CHALLENGE: Reproduce the material below word for word, leaving out the images.

------ PROVIDED DATA

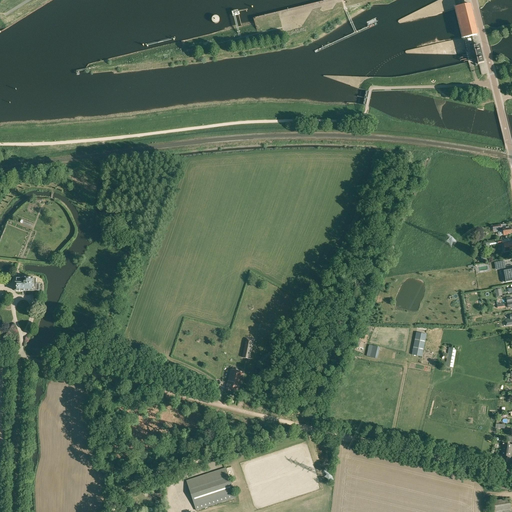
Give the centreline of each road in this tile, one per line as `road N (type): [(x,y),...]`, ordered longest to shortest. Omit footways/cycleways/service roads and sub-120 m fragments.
road 1 (track): [(0,145),(248,121),(353,121),(366,109)]
road 2 (track): [(310,429),(46,363)]
road 3 (track): [(310,429),(131,484),(112,511)]
road 4 (track): [(511,475),(310,429)]
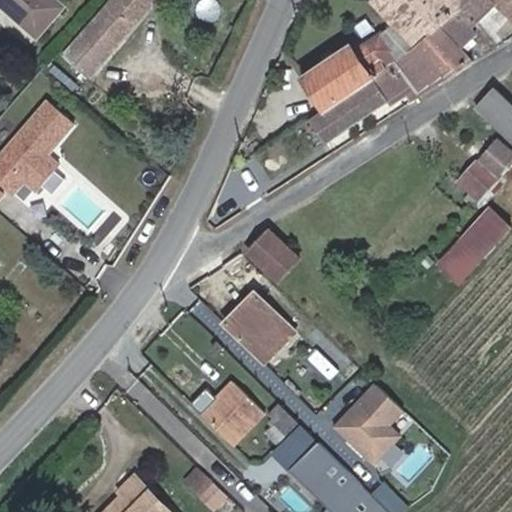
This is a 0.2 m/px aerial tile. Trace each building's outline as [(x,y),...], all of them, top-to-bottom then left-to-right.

------------

ANSWER BELOW:
Give the centreline of each road in this tile, one per line as `road N (type): [(x,y),...]`, ordered longest to shortest. Omit footways/cycleways/service roads and sub-120 m fragments.
road 1 (track): [(0,145),(248,121),(353,121),(366,109)]
road 2 (track): [(310,429),(46,363)]
road 3 (track): [(310,429),(131,484),(112,511)]
road 4 (track): [(511,475),(310,429)]
This is a 0.2 m/px aerial tile. Trace each building's outline as [(x,y),...], all of them, top-to-bottom then left-to-right.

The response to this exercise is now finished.